- **About this exercise**
Images should be omitted while the rest of the data is duplicated exactly.

Stored dataset items
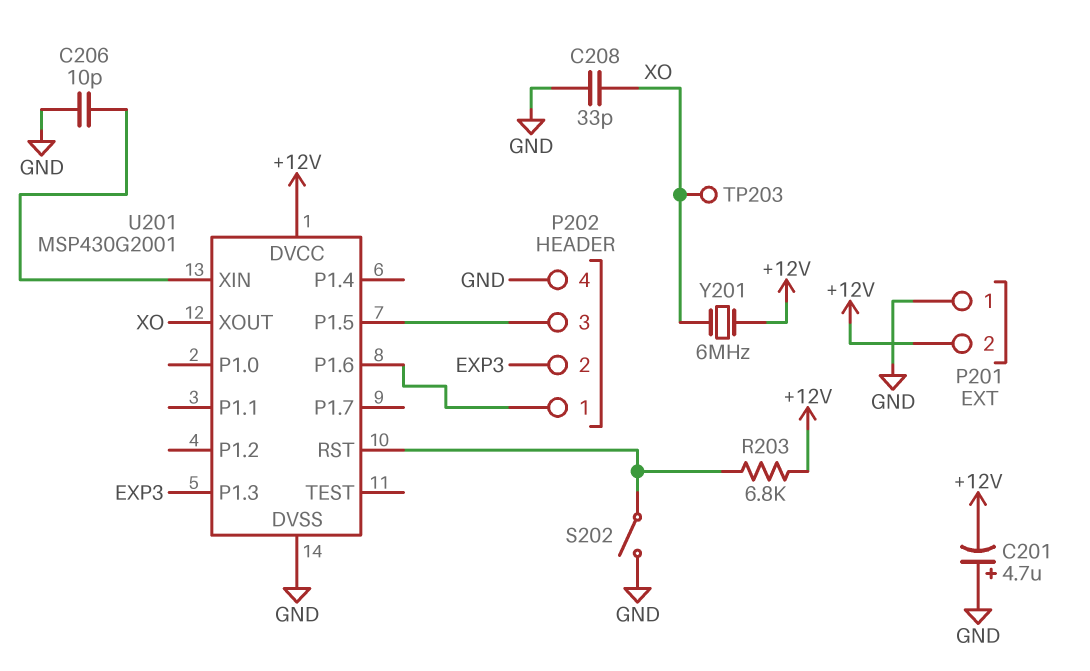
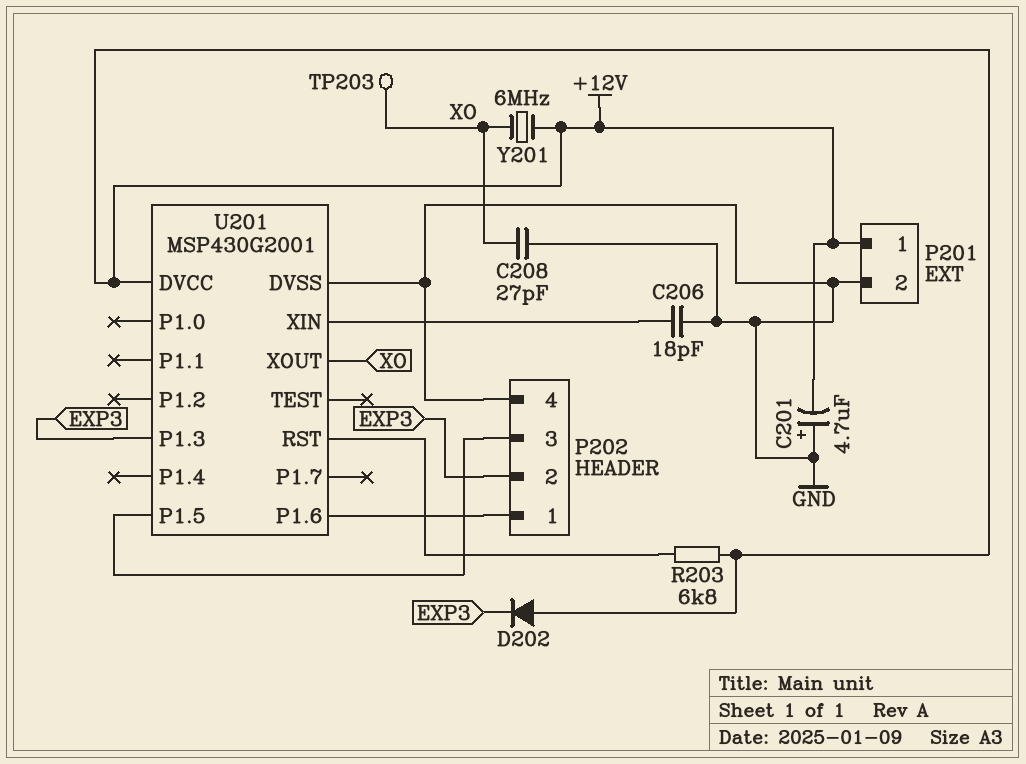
C206: 10pF (GND, U201/XIN) -> 18pF (GND, U201/XIN)
C208: 33pF (GND, XO) -> 27pF (GND, XO)
D202: none -> diode (A +12V, K EXP3)
P201 pin 1: GND -> +12V
P201 pin 2: +12V -> GND
S202: switch (GND, U201/RST) -> none

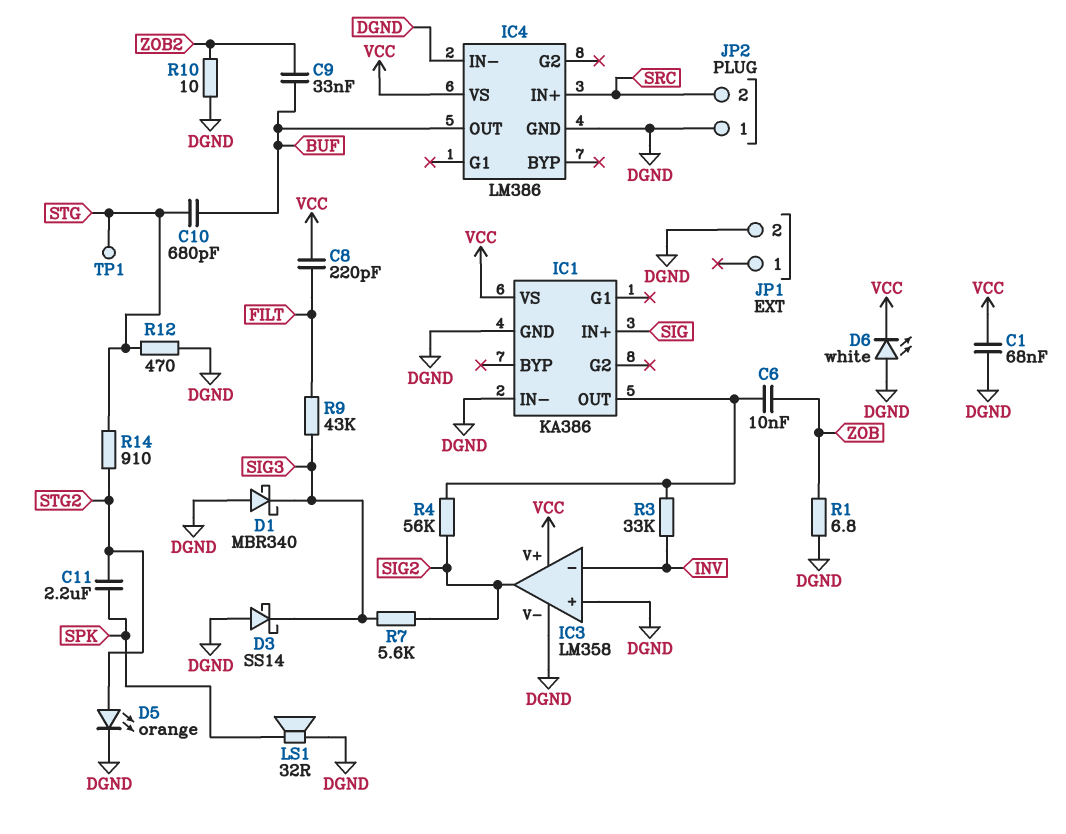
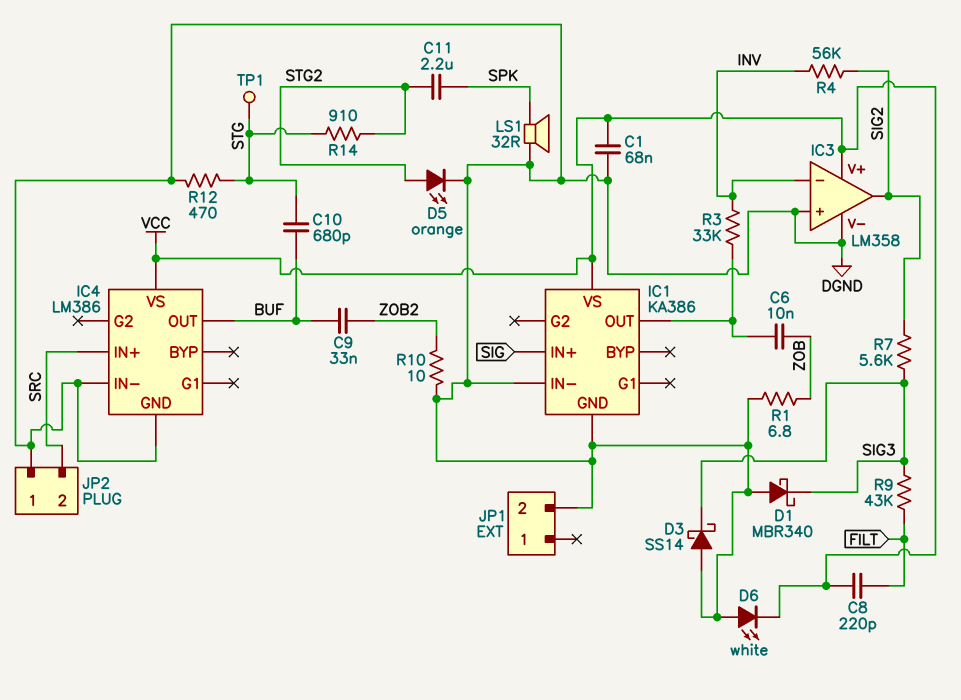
R4: 56k (IC1/OUT, SIG2) -> 56k (INV, SIG2)

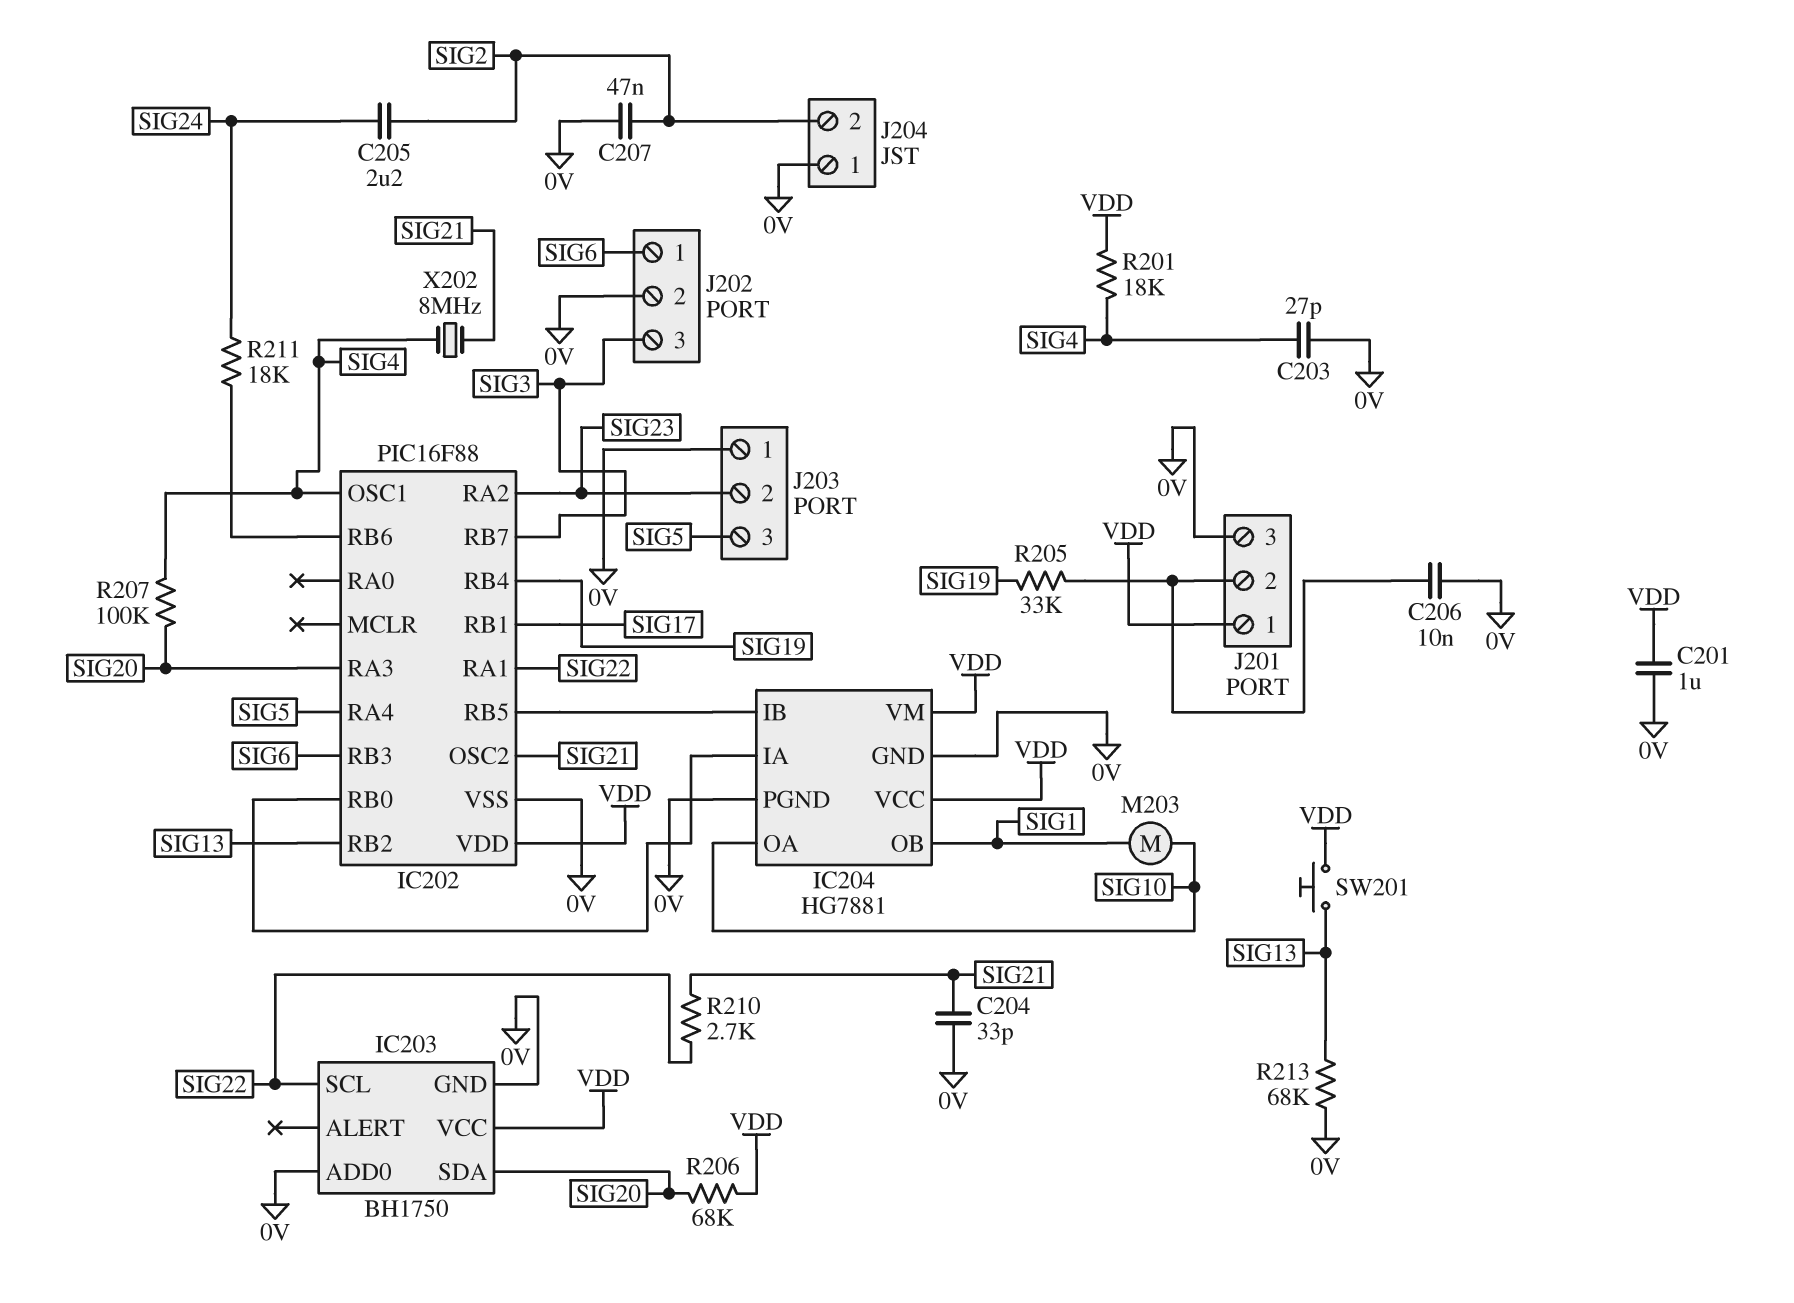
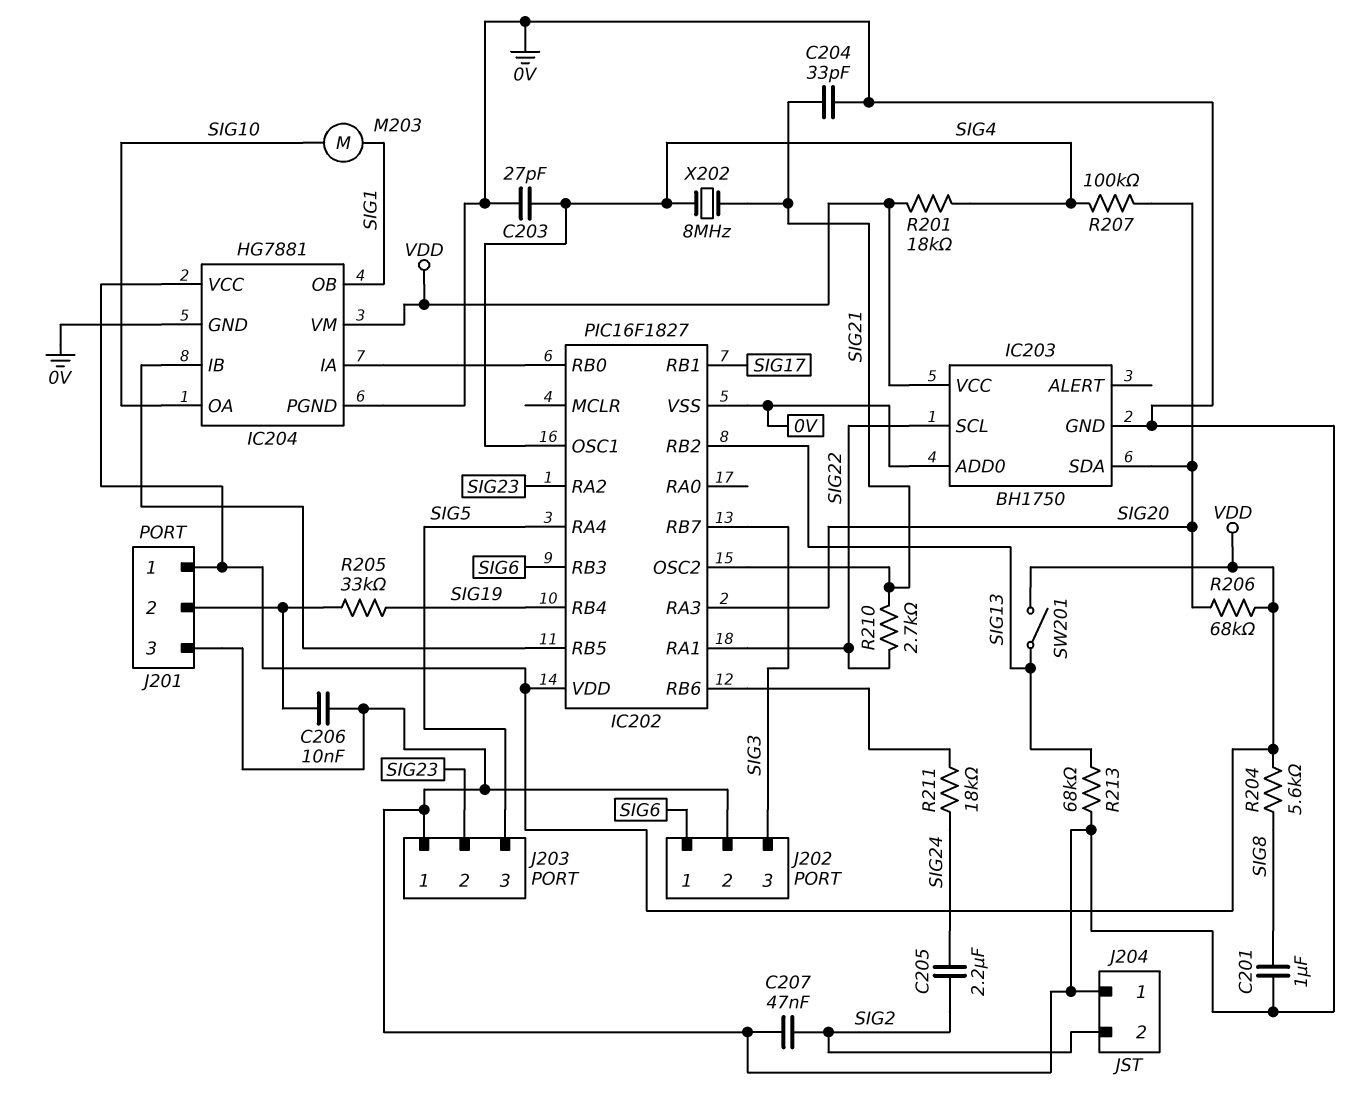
C201: 1uF (0V, VDD) -> 1uF (0V, SIG8)
IC202: PIC16F88 -> PIC16F1827
R204: none -> 5.6k (SIG8, VDD)
SW201: button (SIG13, VDD) -> switch (SIG13, VDD)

- **Result below**
C206: 10pF (GND, U201/XIN) -> 18pF (GND, U201/XIN)
C208: 33pF (GND, XO) -> 27pF (GND, XO)
D202: none -> diode (A +12V, K EXP3)
P201 pin 1: GND -> +12V
P201 pin 2: +12V -> GND
S202: switch (GND, U201/RST) -> none

R4: 56k (IC1/OUT, SIG2) -> 56k (INV, SIG2)

C201: 1uF (0V, VDD) -> 1uF (0V, SIG8)
IC202: PIC16F88 -> PIC16F1827
R204: none -> 5.6k (SIG8, VDD)
SW201: button (SIG13, VDD) -> switch (SIG13, VDD)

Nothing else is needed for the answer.